__DATA FOR ANALYSIS__:
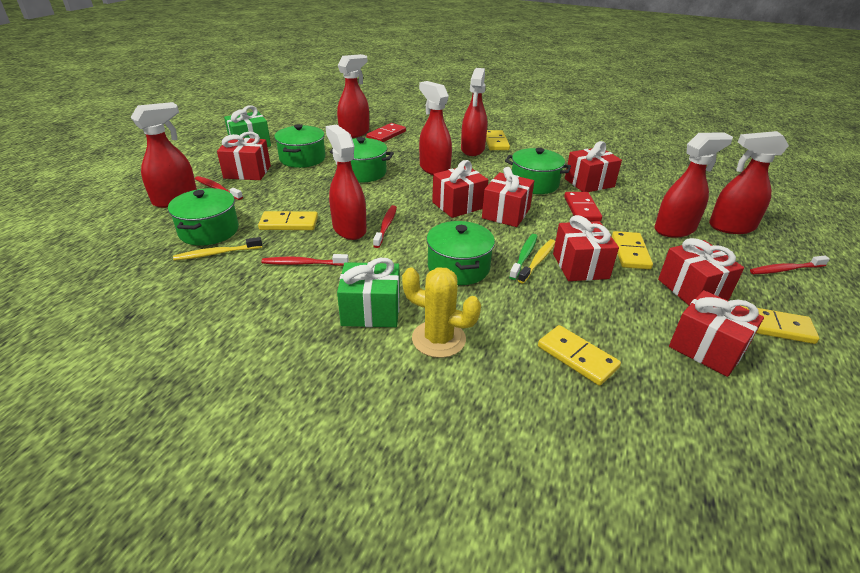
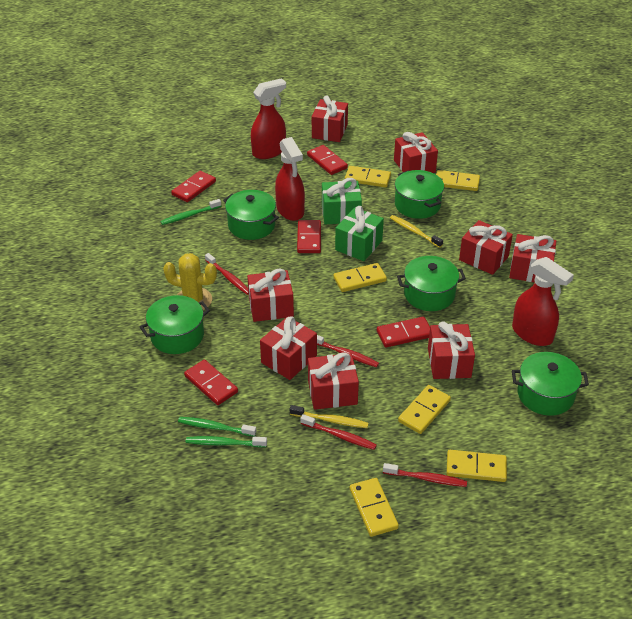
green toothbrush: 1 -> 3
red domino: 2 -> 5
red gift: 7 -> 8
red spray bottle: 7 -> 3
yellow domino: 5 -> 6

--

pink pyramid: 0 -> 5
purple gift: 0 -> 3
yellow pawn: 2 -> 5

--

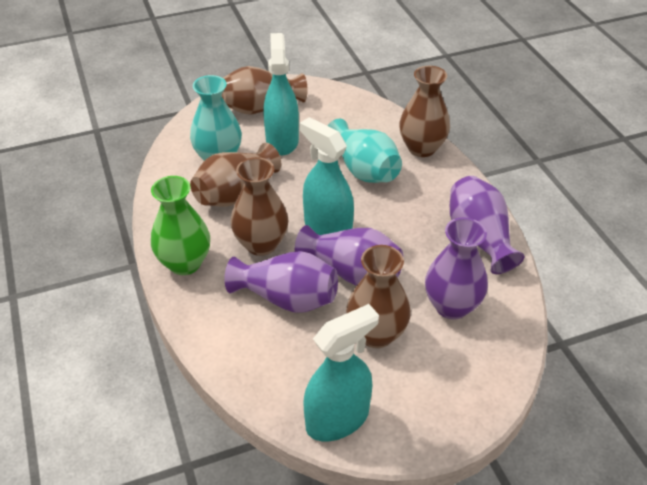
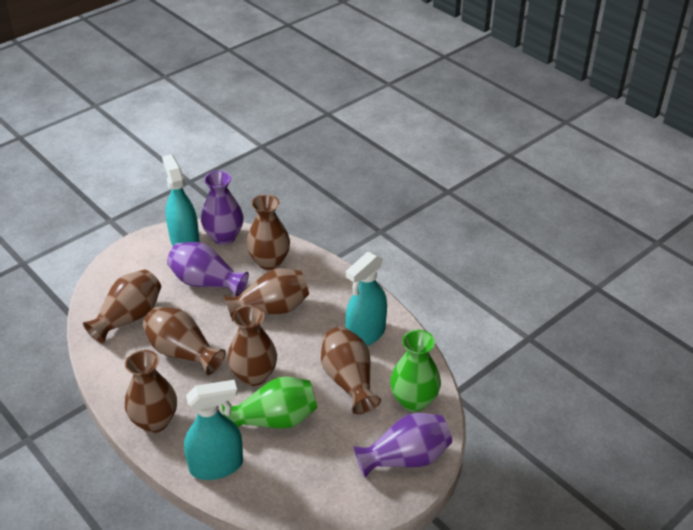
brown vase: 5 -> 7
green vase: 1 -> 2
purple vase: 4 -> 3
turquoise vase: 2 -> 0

__WHAT YOU HAVE TO DO__:
Copy down every line of the material above that includes the string "vase".

__SOLUTION TO THIS TASK__:
brown vase: 5 -> 7
green vase: 1 -> 2
purple vase: 4 -> 3
turquoise vase: 2 -> 0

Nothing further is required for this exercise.